*** Opening of Information ***

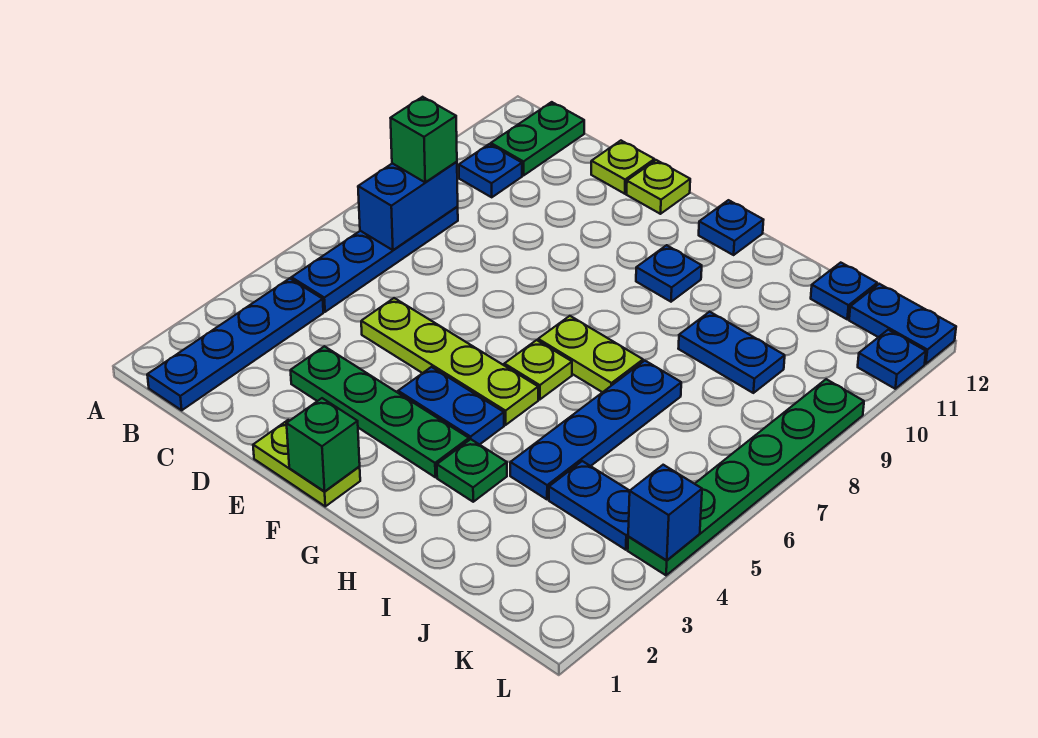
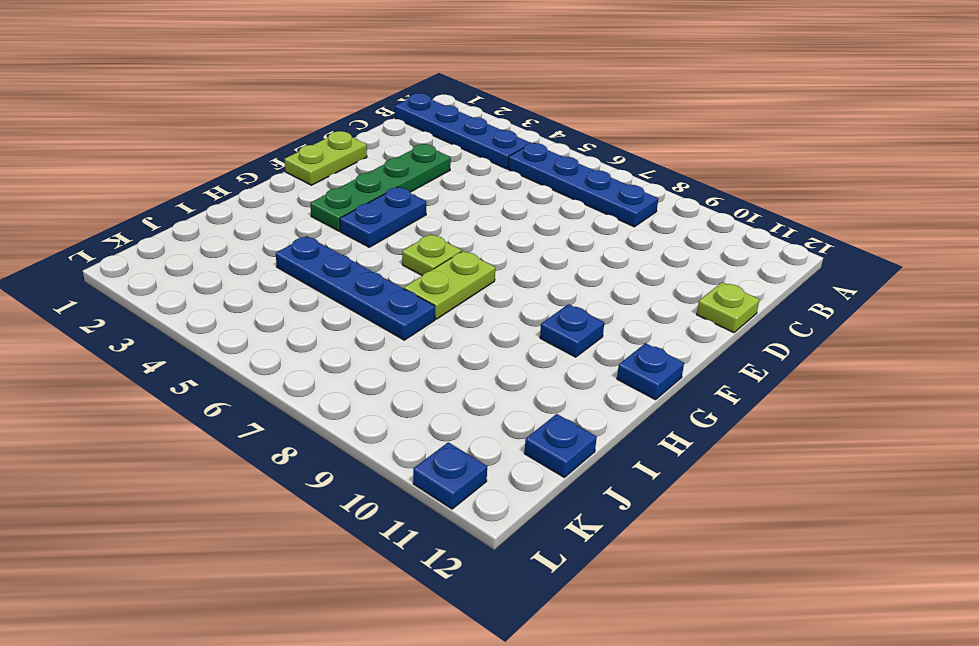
none -> blue plate B10 level 1
none -> green plate B11:B12 level 1
none -> lime plate D5:G5 level 1

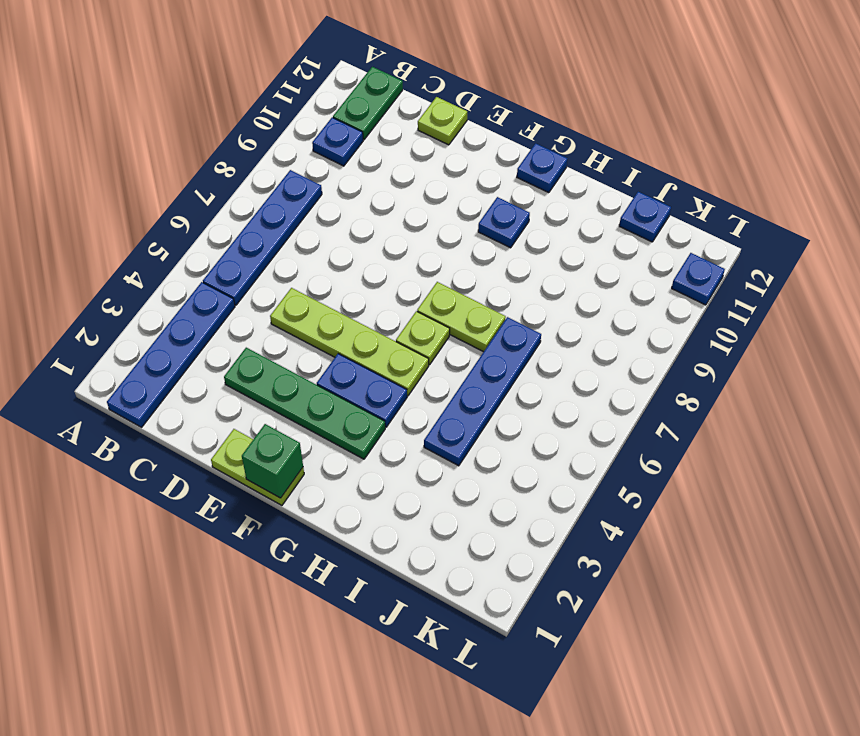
none -> lime plate E12 level 1
none -> green plate H3 level 1
none -> blue plate I9:J9 level 1

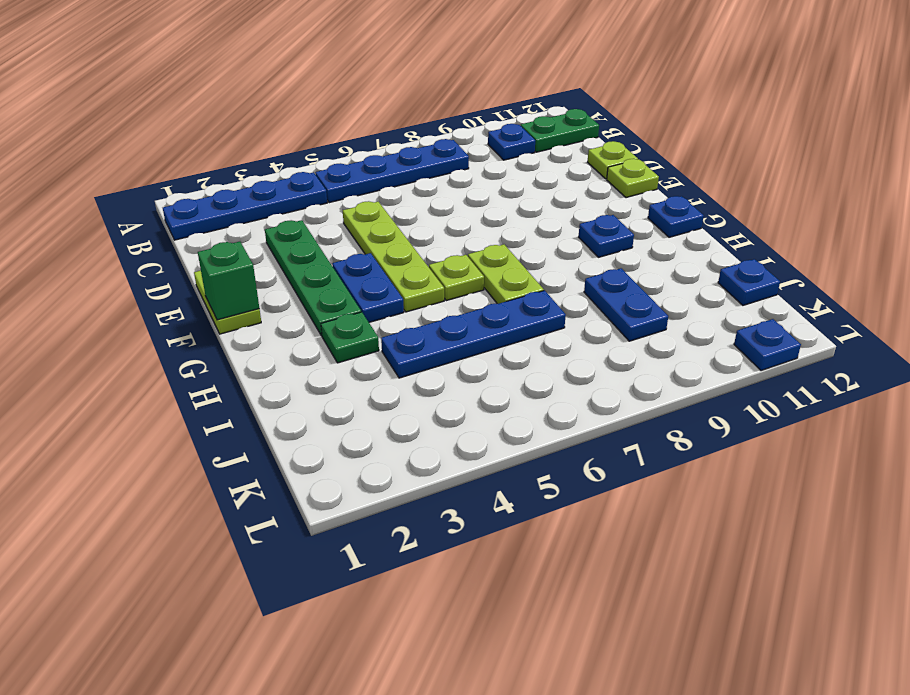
none -> blue plate J4:K4 level 1
none -> blue plate K12:L12 level 1
none -> green plate L4:L9 level 1

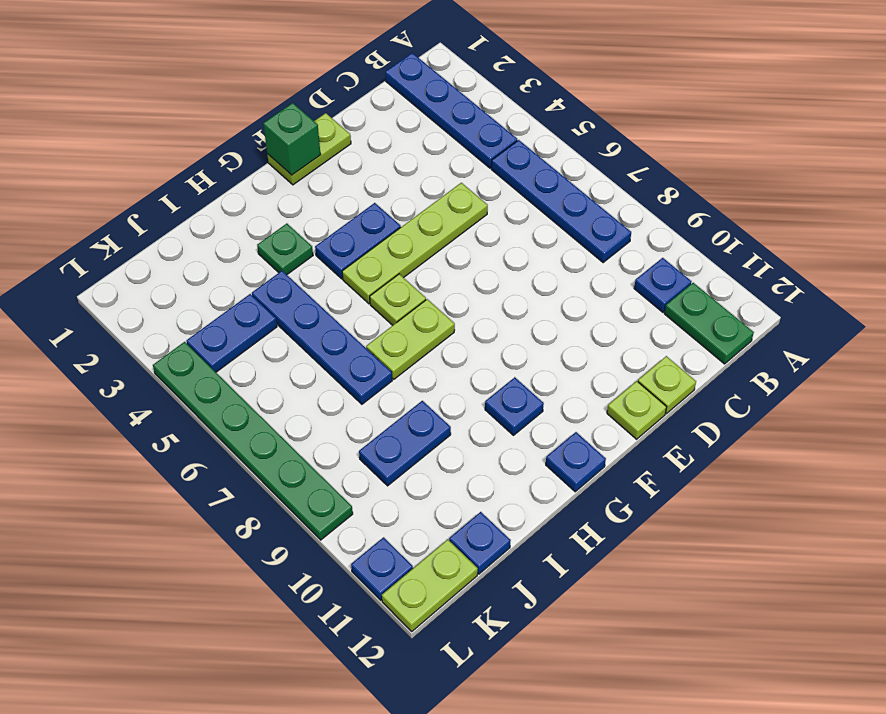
lime plate K12:L12 level 1 -> blue plate K12:L12 level 1
none -> green plate D3:G3 level 1
none -> blue brick B7:B8 level 2
none -> blue brick L4 level 2

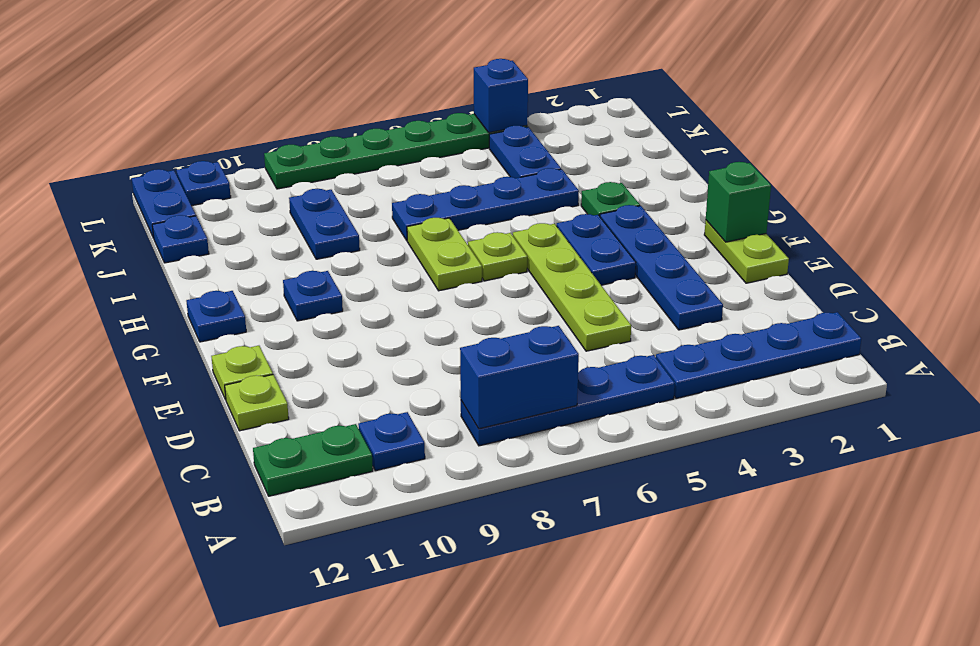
blue plate D3:G3 level 1 -> green plate D3:G3 level 1
none -> green brick B8 level 3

*** Close of Information ***

_Task_
Return all lines from the data above with "blue" in them.

_Response_
none -> blue plate B10 level 1
none -> blue plate I9:J9 level 1
none -> blue plate J4:K4 level 1
none -> blue plate K12:L12 level 1
lime plate K12:L12 level 1 -> blue plate K12:L12 level 1
none -> blue brick B7:B8 level 2
none -> blue brick L4 level 2
blue plate D3:G3 level 1 -> green plate D3:G3 level 1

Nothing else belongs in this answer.